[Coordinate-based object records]

****

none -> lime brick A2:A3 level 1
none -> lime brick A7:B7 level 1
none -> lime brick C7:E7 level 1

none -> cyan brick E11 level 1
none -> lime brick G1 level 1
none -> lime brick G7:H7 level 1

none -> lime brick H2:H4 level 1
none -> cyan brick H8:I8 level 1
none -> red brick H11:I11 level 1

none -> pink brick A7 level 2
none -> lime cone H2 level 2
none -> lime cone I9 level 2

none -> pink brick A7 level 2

****

= WHAT NEEDS TO BE DONE =
Starting from the line containing "none -> lime brick G1 level 1", repeat each line through the end of the entries, exactly.

= ANSWER TO THE PROBLEM =
none -> lime brick G1 level 1
none -> lime brick G7:H7 level 1

none -> lime brick H2:H4 level 1
none -> cyan brick H8:I8 level 1
none -> red brick H11:I11 level 1

none -> pink brick A7 level 2
none -> lime cone H2 level 2
none -> lime cone I9 level 2

none -> pink brick A7 level 2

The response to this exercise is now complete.